Change detection outputs
---*---

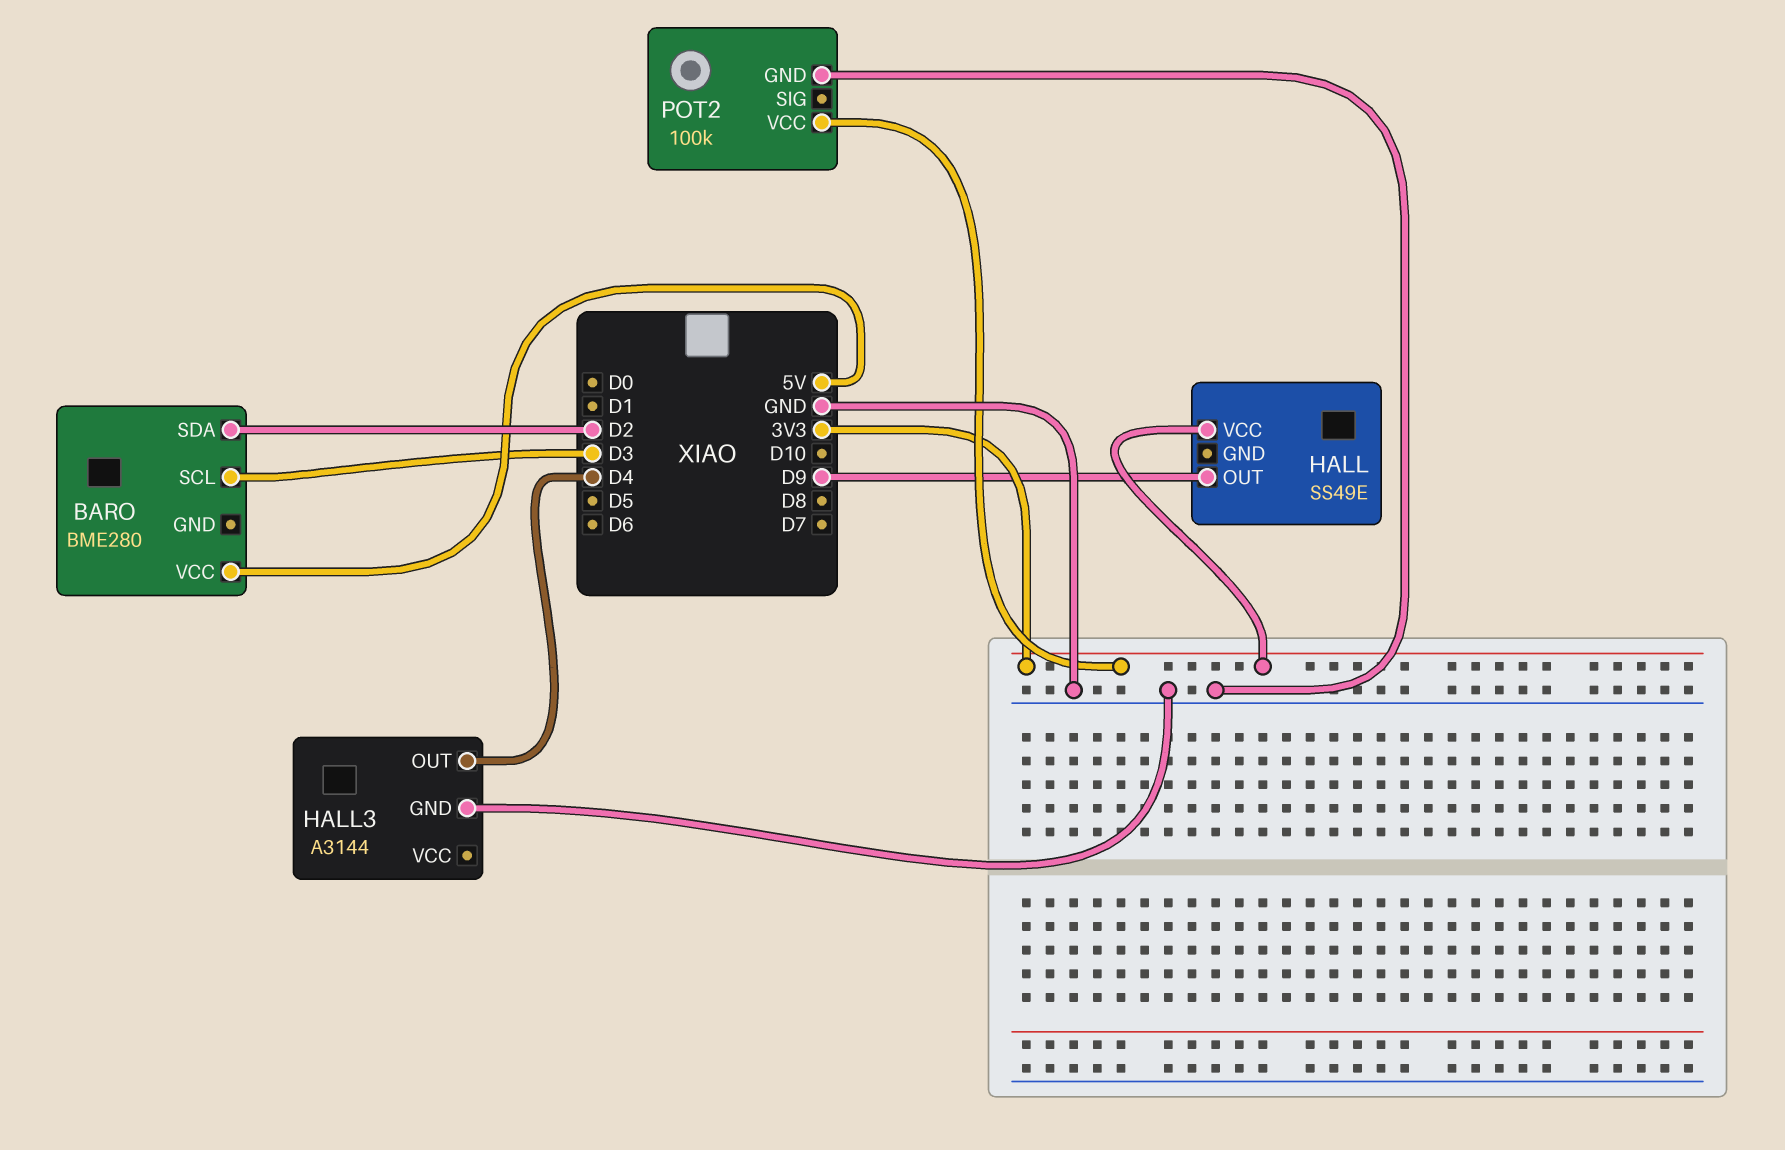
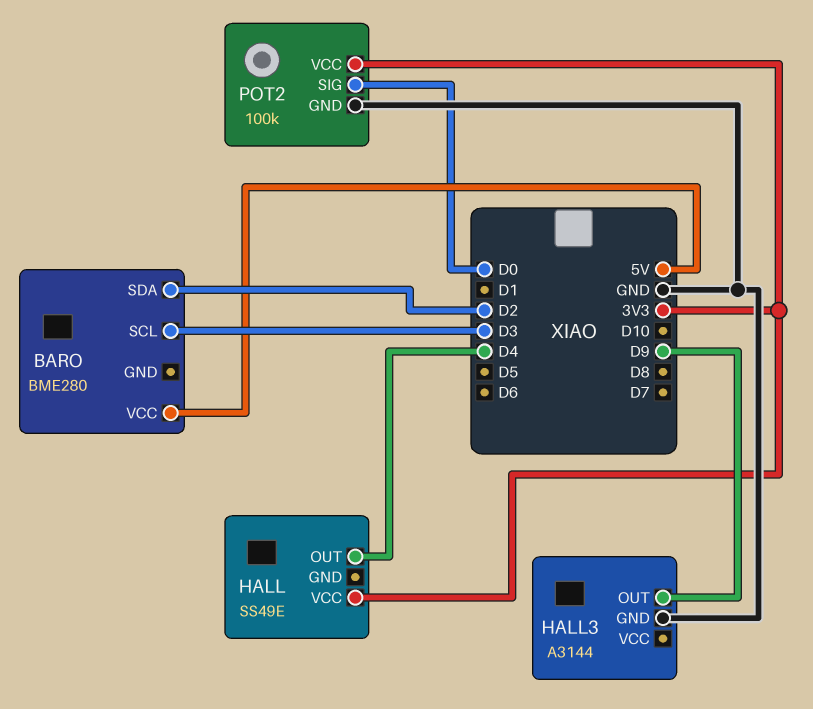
HALL pin OUT: D9 -> D4
HALL3 pin OUT: D4 -> D9
POT2 pin SIG: none -> D0

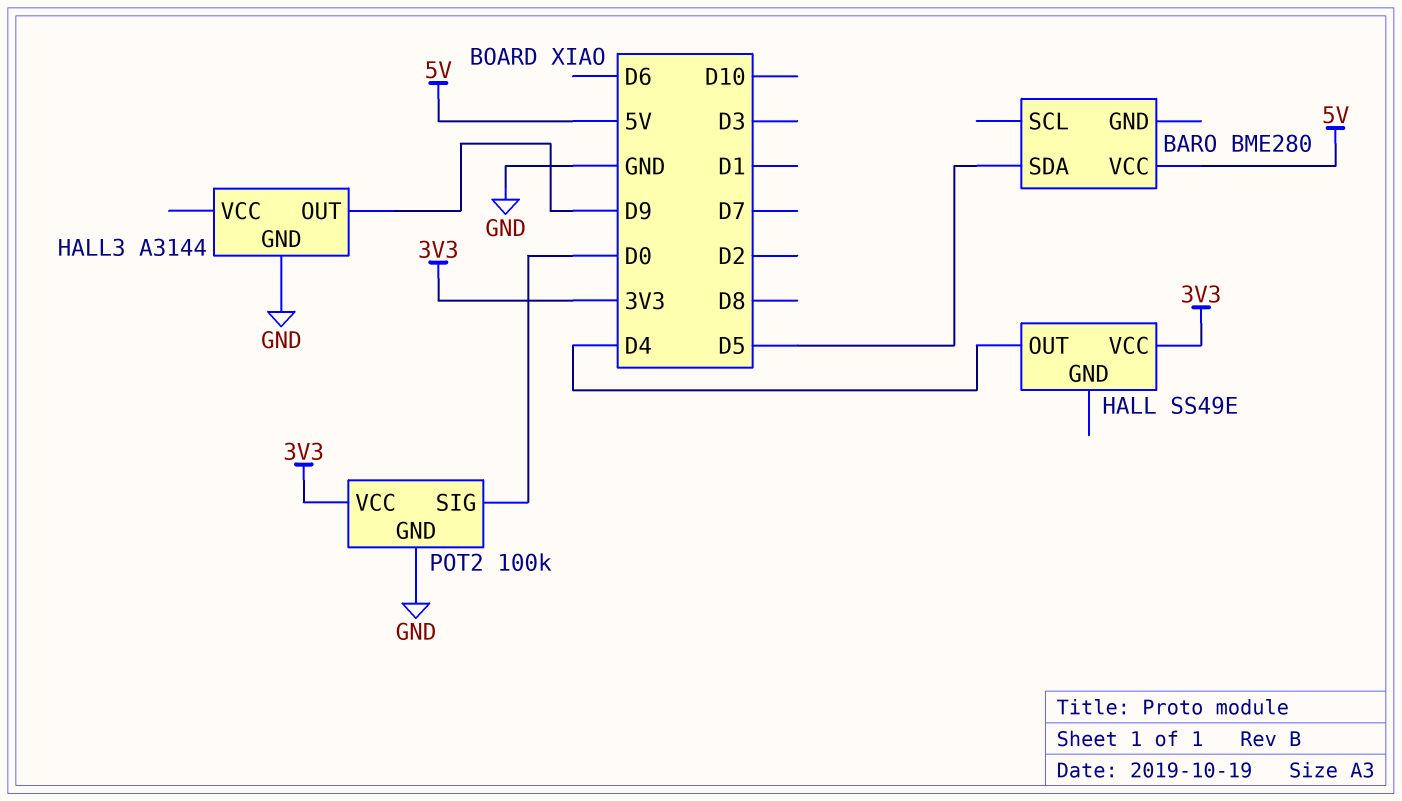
BARO pin SCL: D3 -> none
BARO pin SDA: D2 -> D5

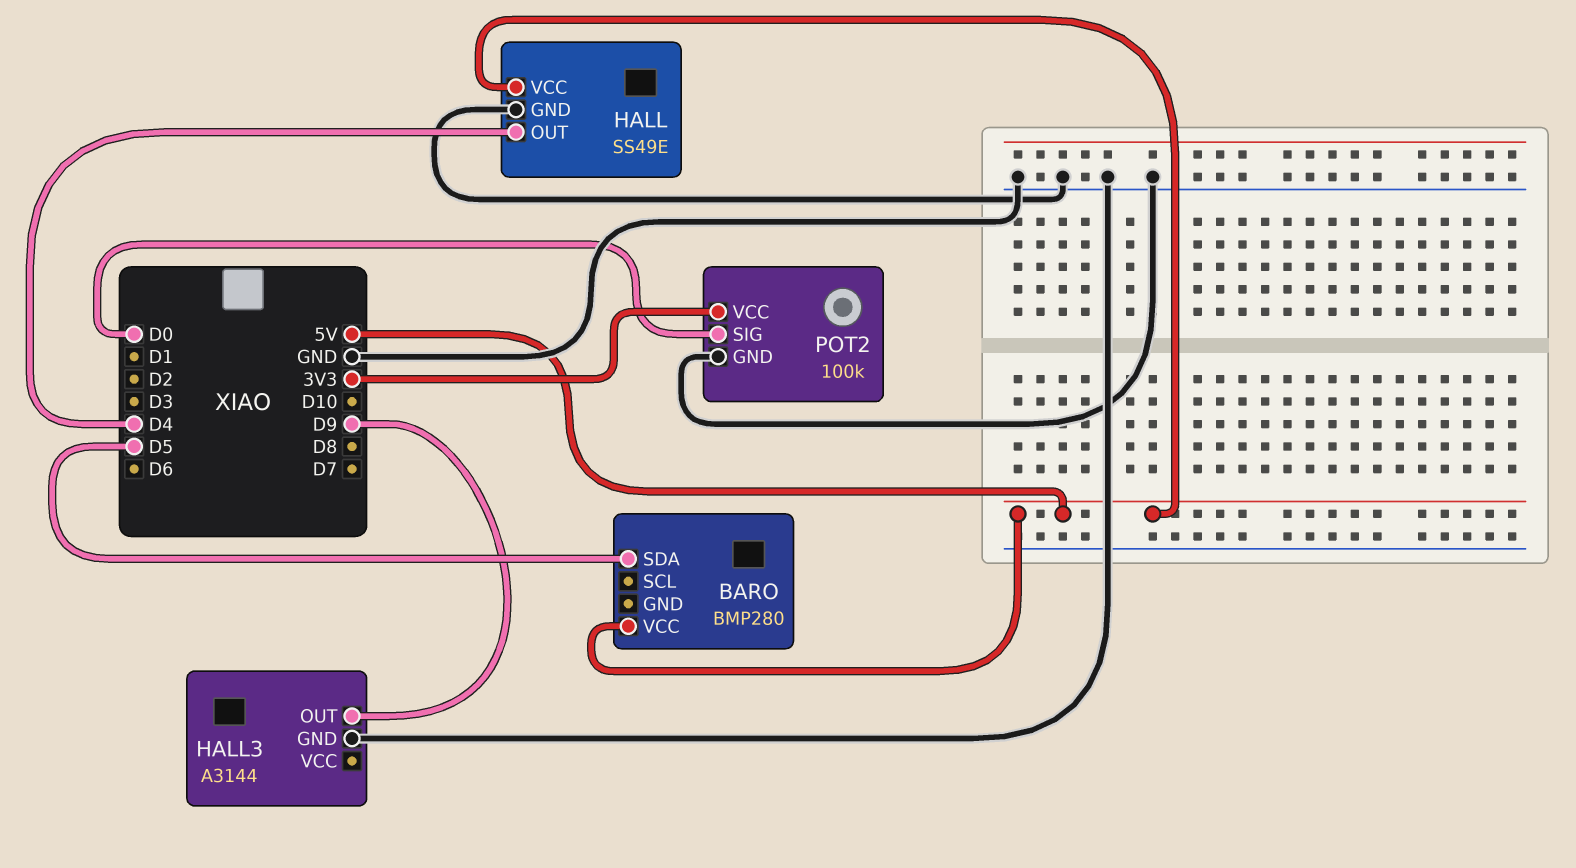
BARO: BME280 -> BMP280
HALL pin GND: none -> GND
HALL pin VCC: 3V3 -> 5V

---*---

[INSTRUCTIONS TO FOLLOW] All of the data above needs to be retyped exactly, with the pictures removed.

[ANSWER AREA]
HALL pin OUT: D9 -> D4
HALL3 pin OUT: D4 -> D9
POT2 pin SIG: none -> D0

BARO pin SCL: D3 -> none
BARO pin SDA: D2 -> D5

BARO: BME280 -> BMP280
HALL pin GND: none -> GND
HALL pin VCC: 3V3 -> 5V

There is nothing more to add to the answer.